*** Data ***

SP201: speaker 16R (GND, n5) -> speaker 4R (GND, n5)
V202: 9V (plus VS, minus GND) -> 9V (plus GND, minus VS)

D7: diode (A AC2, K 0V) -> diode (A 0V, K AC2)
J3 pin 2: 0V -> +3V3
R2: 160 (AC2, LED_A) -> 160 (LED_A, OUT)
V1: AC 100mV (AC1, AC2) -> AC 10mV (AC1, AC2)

*** End of Data ***

§ Exercise requirements:
Without leaving anything out, repeat the data exactly.

§ Answer area:
SP201: speaker 16R (GND, n5) -> speaker 4R (GND, n5)
V202: 9V (plus VS, minus GND) -> 9V (plus GND, minus VS)

D7: diode (A AC2, K 0V) -> diode (A 0V, K AC2)
J3 pin 2: 0V -> +3V3
R2: 160 (AC2, LED_A) -> 160 (LED_A, OUT)
V1: AC 100mV (AC1, AC2) -> AC 10mV (AC1, AC2)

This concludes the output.